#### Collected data

**********

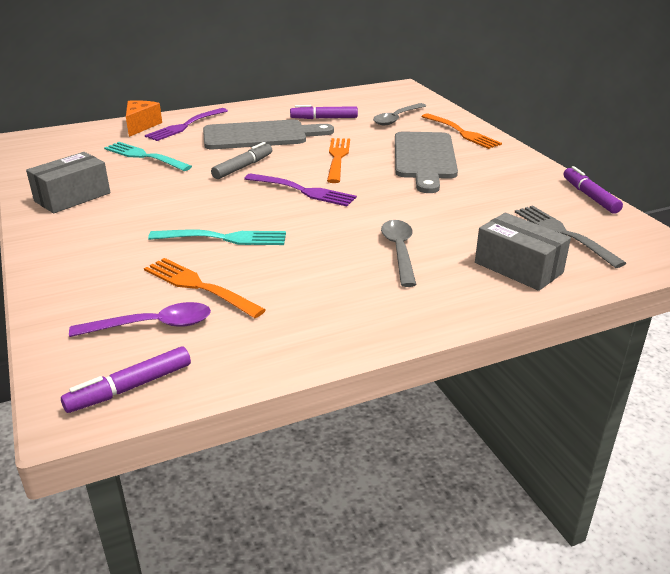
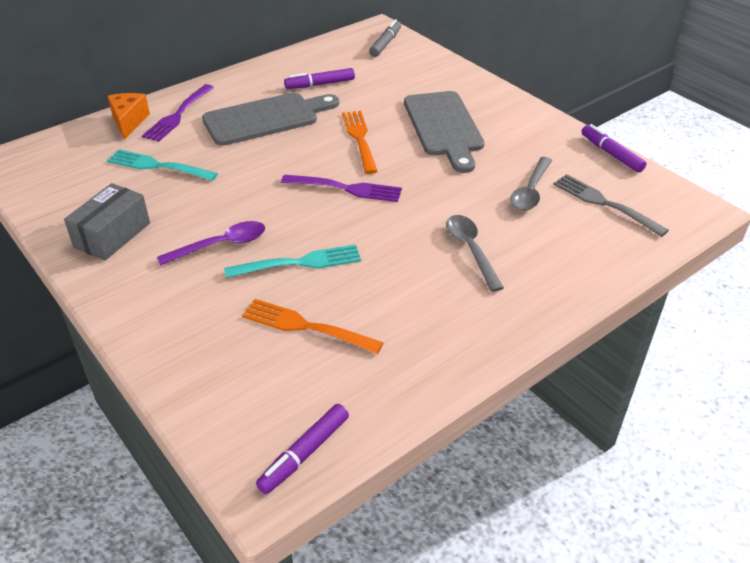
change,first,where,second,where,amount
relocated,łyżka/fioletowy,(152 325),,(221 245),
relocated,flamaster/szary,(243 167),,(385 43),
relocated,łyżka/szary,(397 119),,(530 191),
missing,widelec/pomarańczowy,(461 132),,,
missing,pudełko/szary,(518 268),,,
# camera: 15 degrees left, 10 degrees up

**********

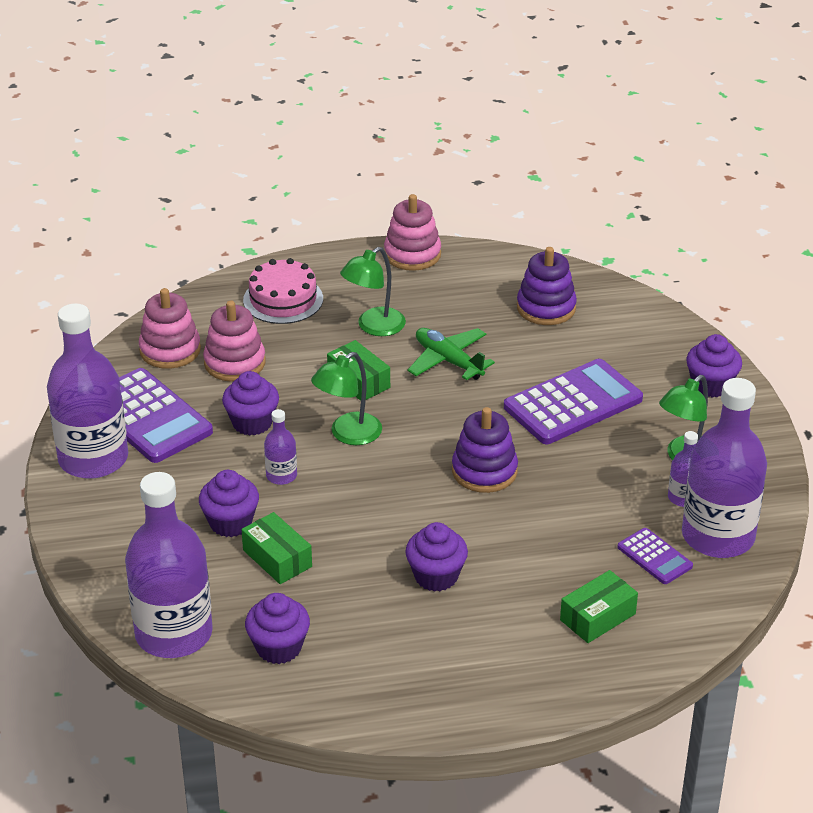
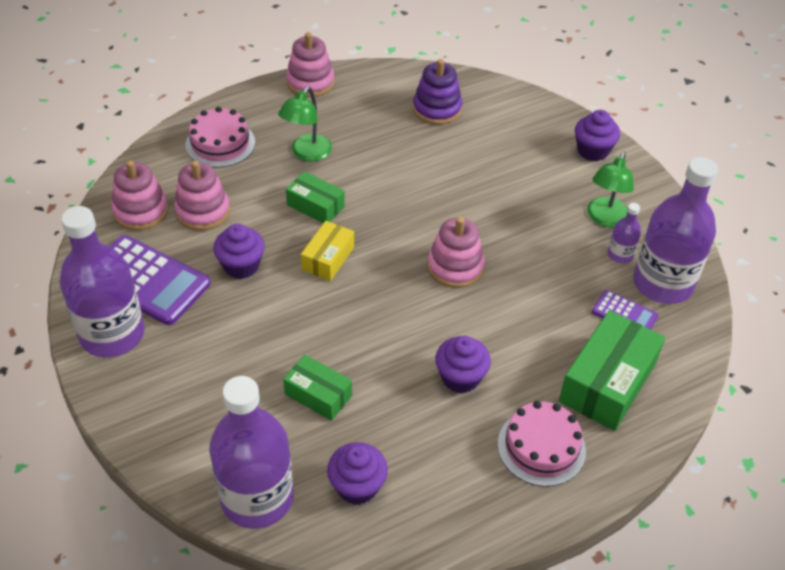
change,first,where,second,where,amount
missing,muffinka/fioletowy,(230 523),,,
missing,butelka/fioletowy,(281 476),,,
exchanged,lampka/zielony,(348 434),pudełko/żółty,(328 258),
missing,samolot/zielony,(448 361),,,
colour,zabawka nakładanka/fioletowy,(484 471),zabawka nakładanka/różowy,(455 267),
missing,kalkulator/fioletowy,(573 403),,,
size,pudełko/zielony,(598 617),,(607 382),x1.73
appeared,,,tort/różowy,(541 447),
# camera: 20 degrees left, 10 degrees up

**********

#### WORK ITEM
Would you please copy exactly the part of the entries above that begins at the line containing "colour,zabawka nakładanka/fioletowy,(484 471),zabawka" and ends at the line containing "# camera: 20 degrees left, 10 degrees up", both lines included?

#### RESPONSE TO THIS EXERCISE
colour,zabawka nakładanka/fioletowy,(484 471),zabawka nakładanka/różowy,(455 267),
missing,kalkulator/fioletowy,(573 403),,,
size,pudełko/zielony,(598 617),,(607 382),x1.73
appeared,,,tort/różowy,(541 447),
# camera: 20 degrees left, 10 degrees up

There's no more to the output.